<<<<

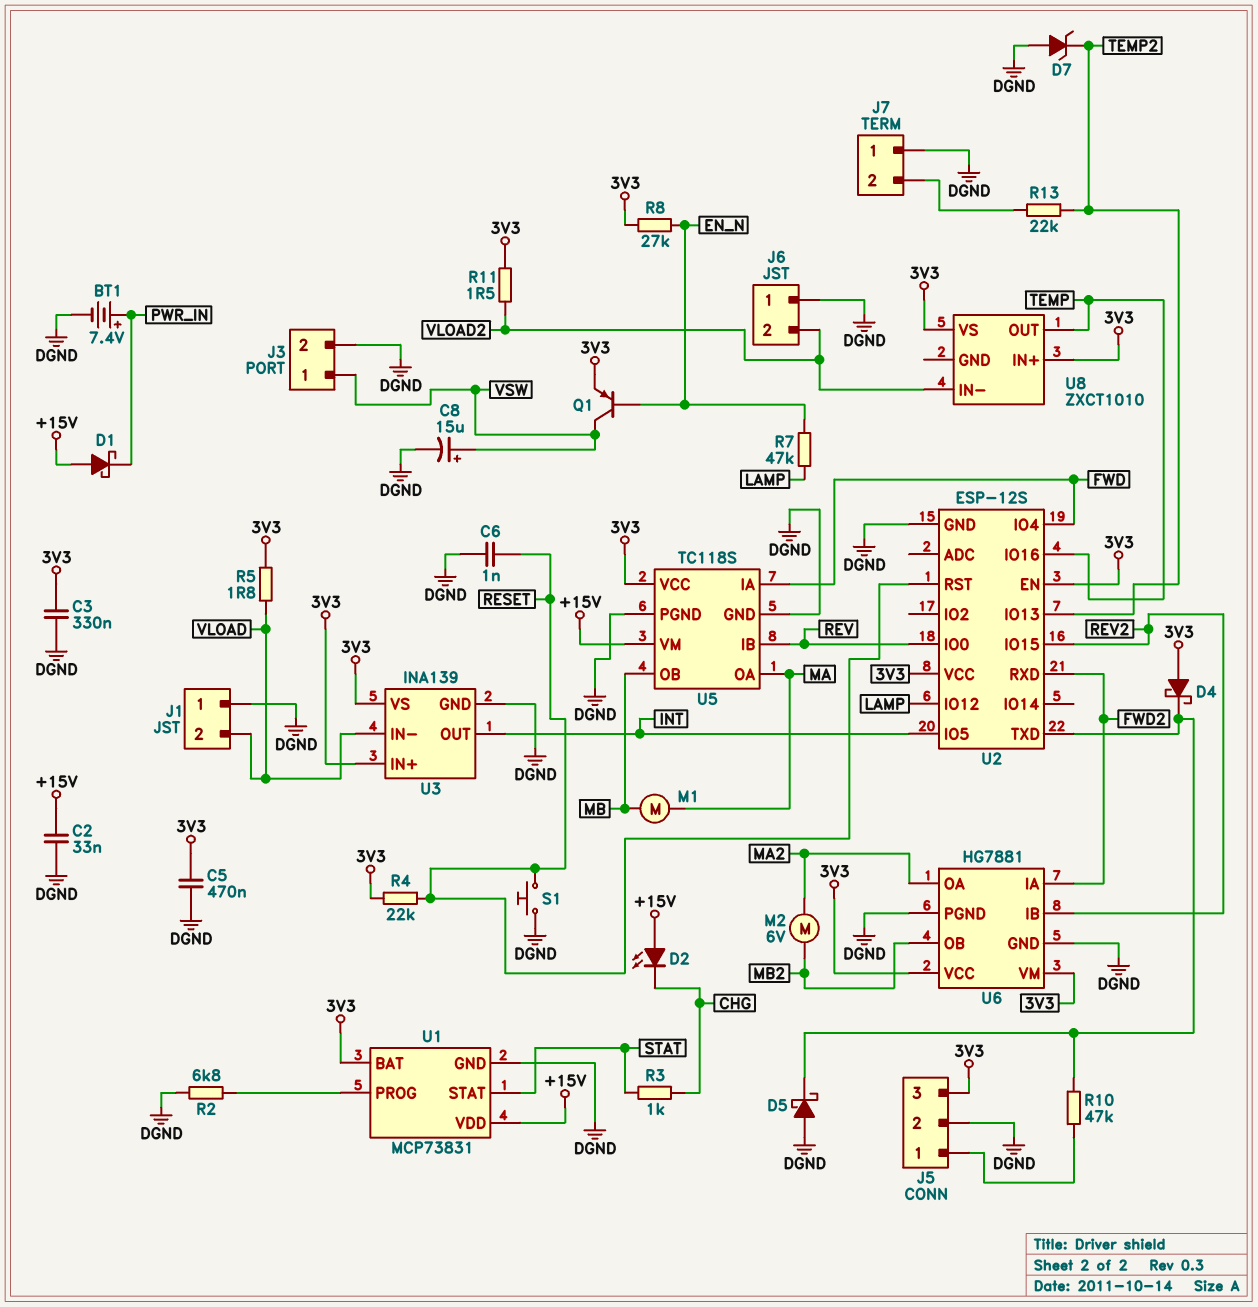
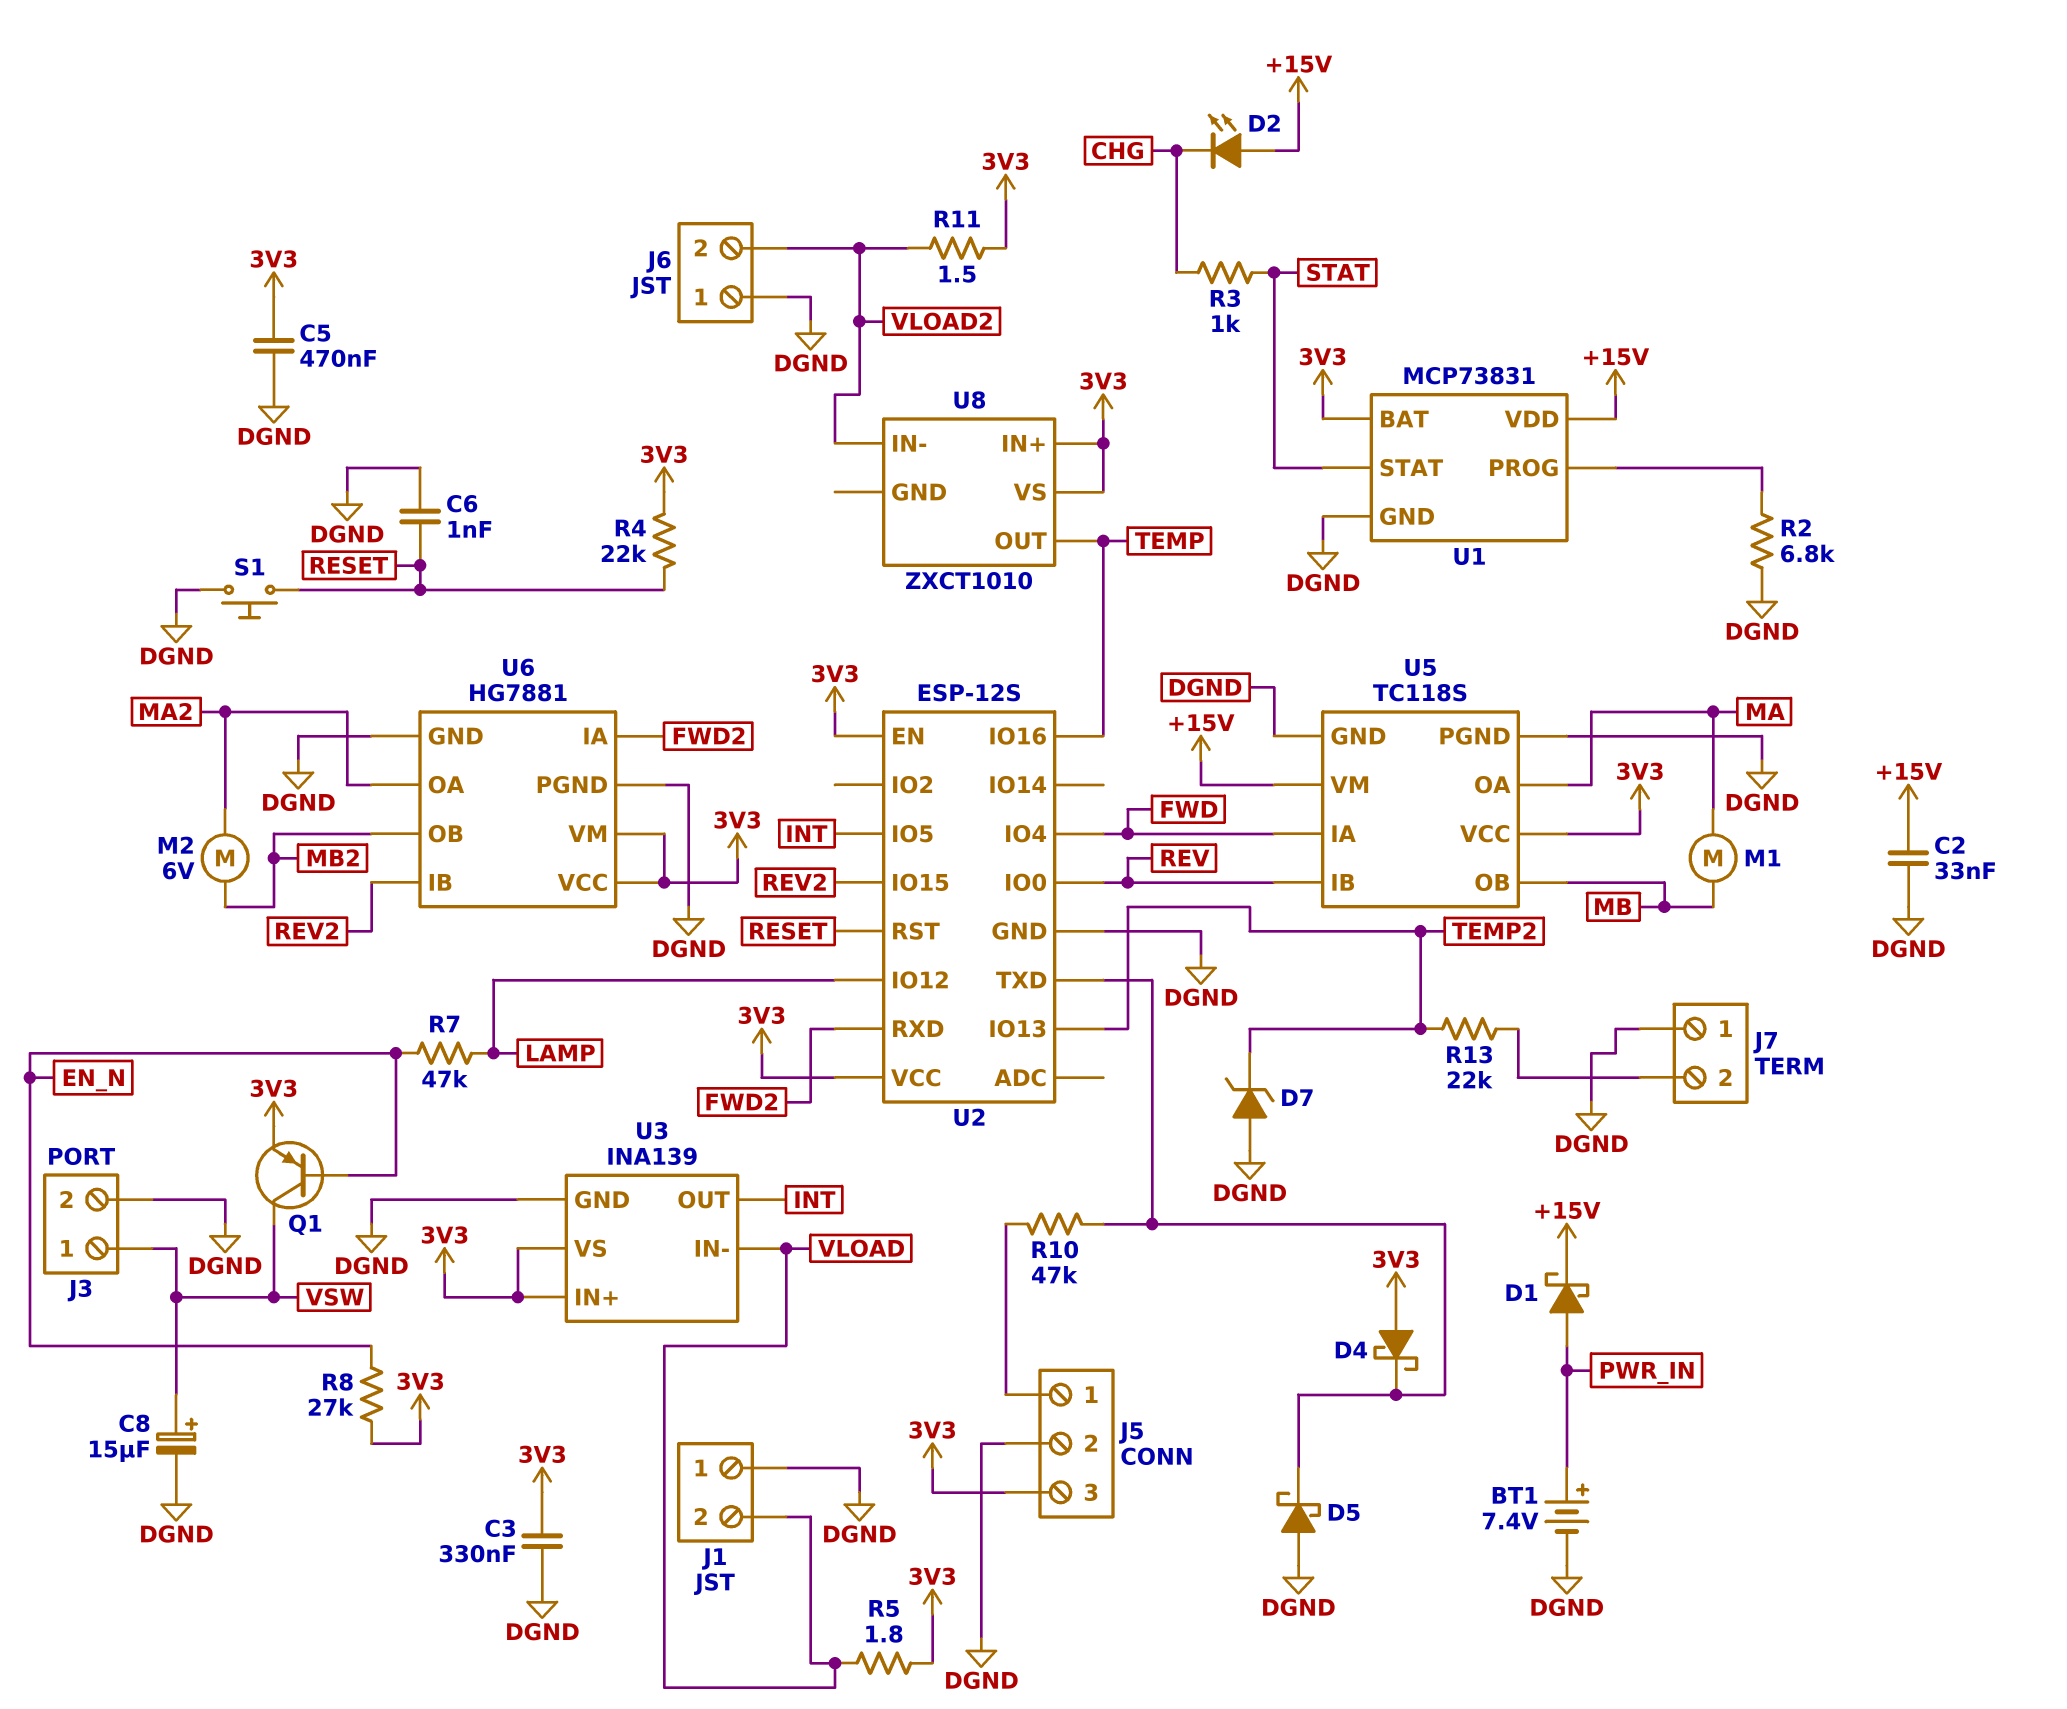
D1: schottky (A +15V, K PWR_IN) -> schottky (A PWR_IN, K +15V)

>>>>
<<<<

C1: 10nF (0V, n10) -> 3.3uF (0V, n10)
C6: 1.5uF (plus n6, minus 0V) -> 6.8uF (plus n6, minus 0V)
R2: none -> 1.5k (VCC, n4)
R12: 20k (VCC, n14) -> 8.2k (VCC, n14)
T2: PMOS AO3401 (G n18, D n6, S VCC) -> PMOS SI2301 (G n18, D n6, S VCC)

>>>>

Work order:
Begin at the line that has "C6: 1.5uF (plus" in the entries above; stop after the line that has "T2: PMOS AO3401". Transcribe exactly those lines and no others.

Expected output:
C6: 1.5uF (plus n6, minus 0V) -> 6.8uF (plus n6, minus 0V)
R2: none -> 1.5k (VCC, n4)
R12: 20k (VCC, n14) -> 8.2k (VCC, n14)
T2: PMOS AO3401 (G n18, D n6, S VCC) -> PMOS SI2301 (G n18, D n6, S VCC)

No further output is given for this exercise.